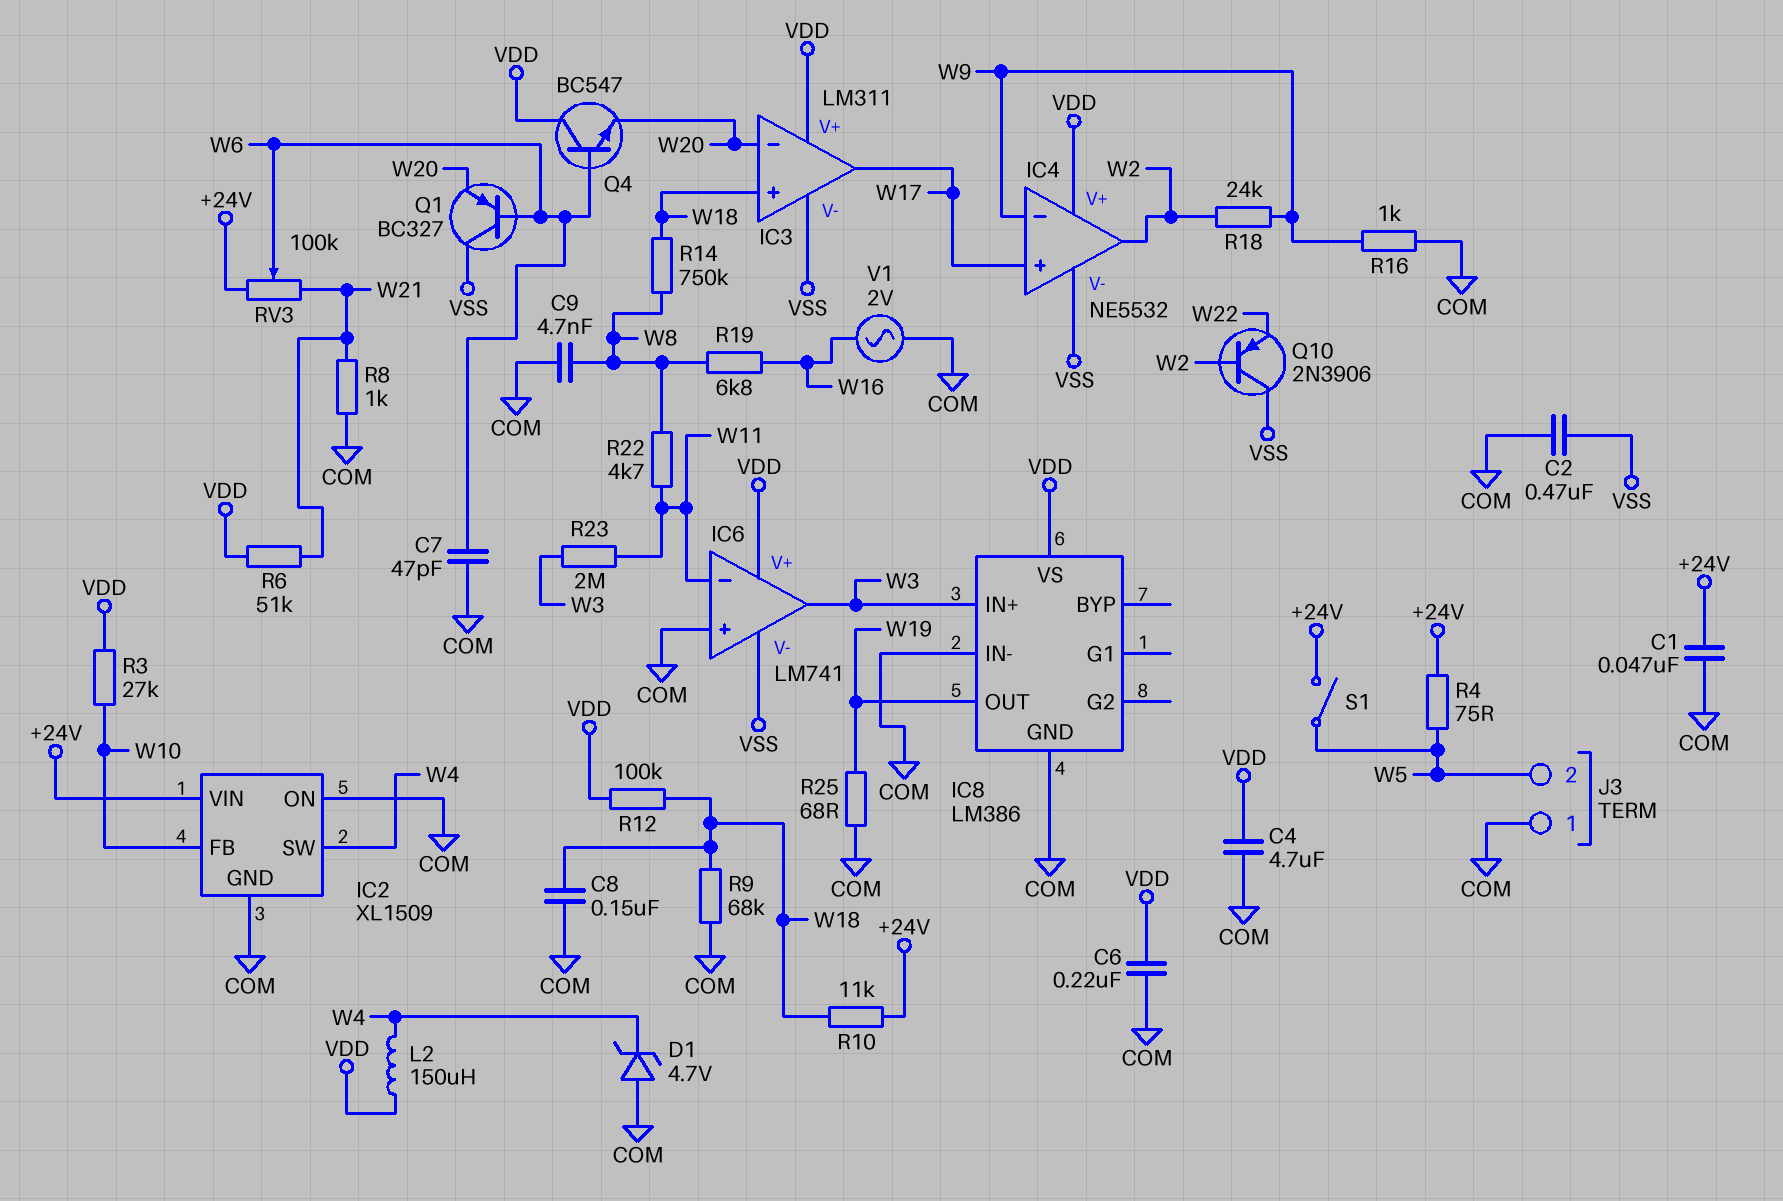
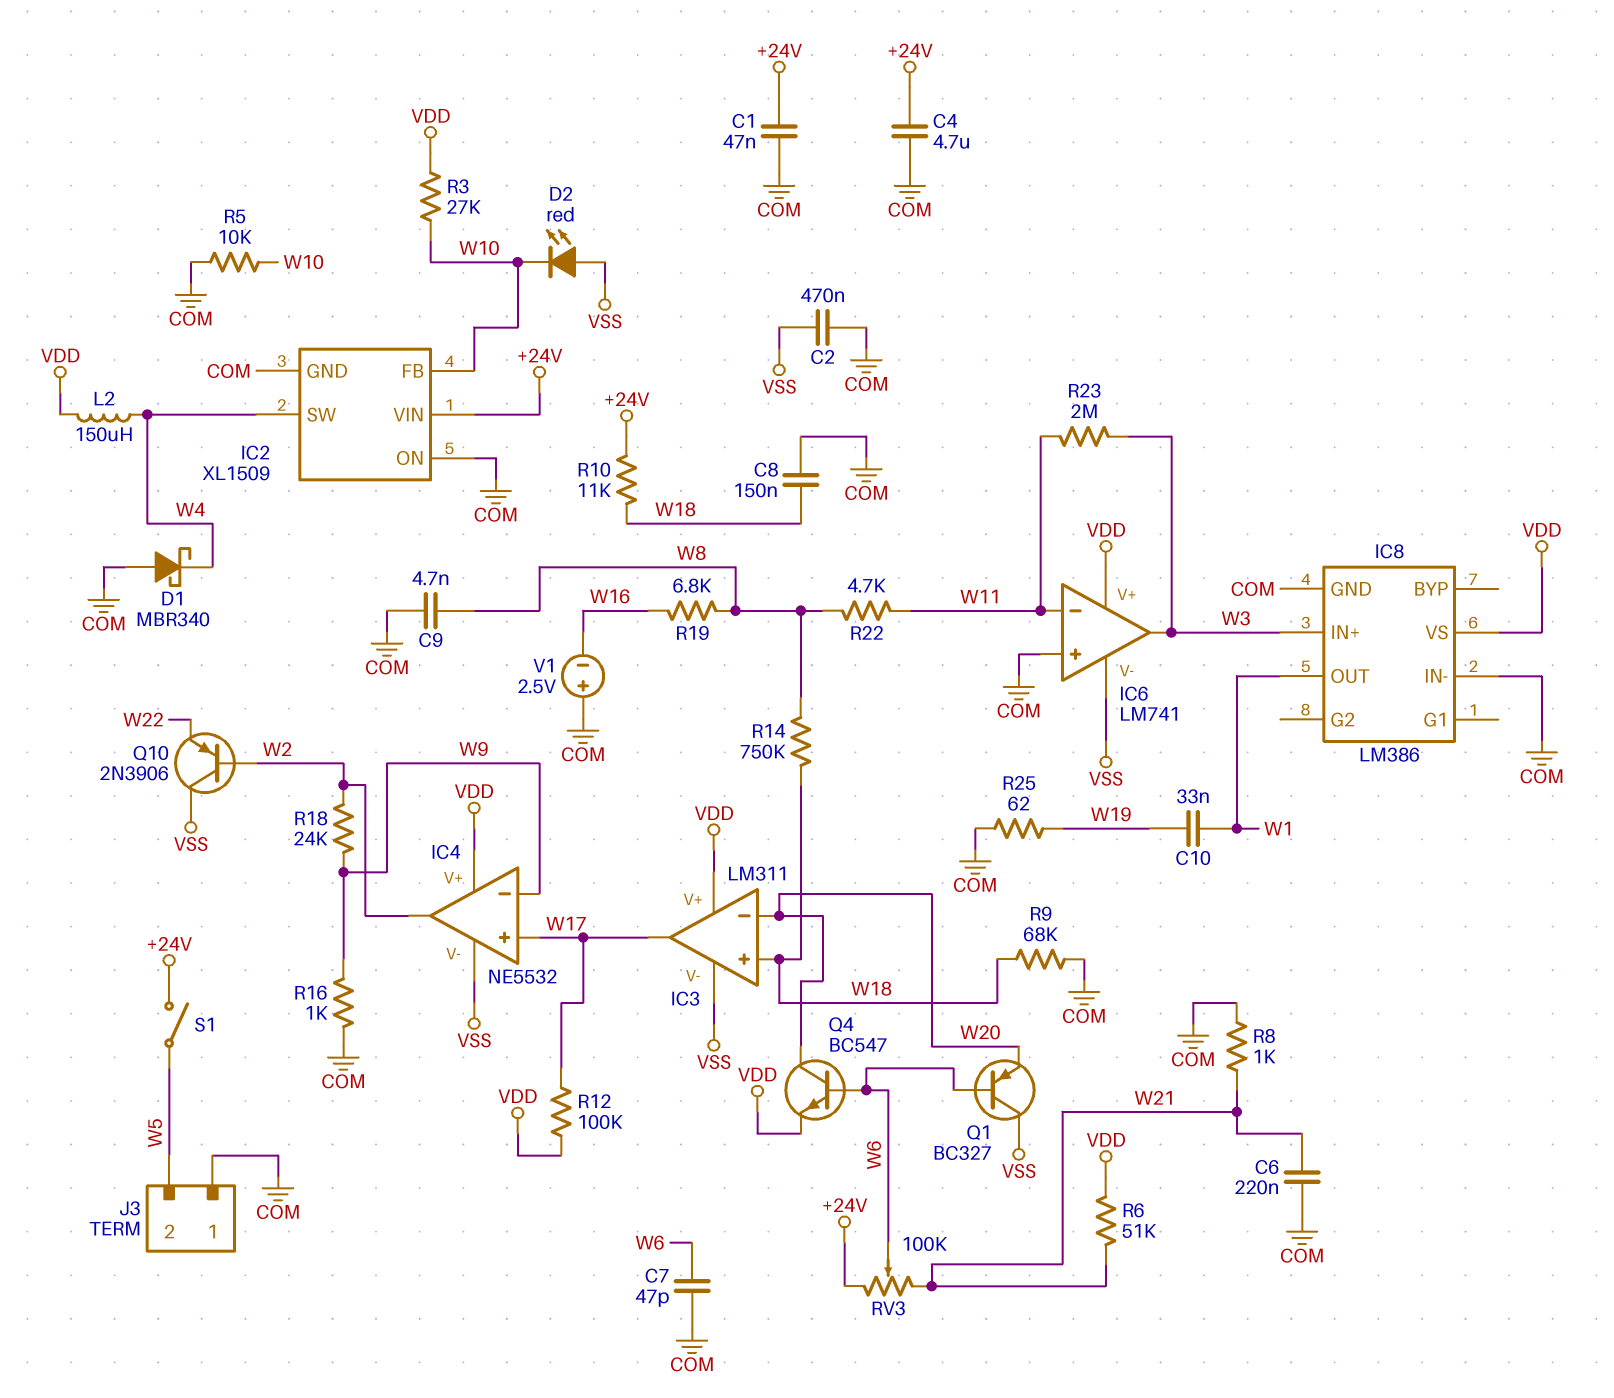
C4: 4.7uF (COM, VDD) -> 4.7uF (+24V, COM)
C6: 220nF (COM, VDD) -> 220nF (COM, W21)
C10: none -> 33nF (W1, W19)
D1: zener 4.7V (A COM, K W4) -> schottky MBR340 (A COM, K W4)
D2: none -> LED red (A VSS, K W10)
IC8 pin OUT: W19 -> W1
Q4: NPN BC547 (B W6, C VDD, E W20) -> NPN BC547 (B W6, C W20, E VDD)
R4: 75 (+24V, W5) -> none
R5: none -> 10k (COM, W10)
R12: 100k (VDD, W18) -> 100k (VDD, W17)
R25: 68 (COM, W19) -> 62 (COM, W19)
V1: AC 2V (COM, W16) -> 2.5V (plus COM, minus W16)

Work instruction: In the material above, find the line with "R25: 68 (COM, W19) -> 62 (COM, W19)"; then copy it and every line after it, exactly, through the end.

Problem solution:
R25: 68 (COM, W19) -> 62 (COM, W19)
V1: AC 2V (COM, W16) -> 2.5V (plus COM, minus W16)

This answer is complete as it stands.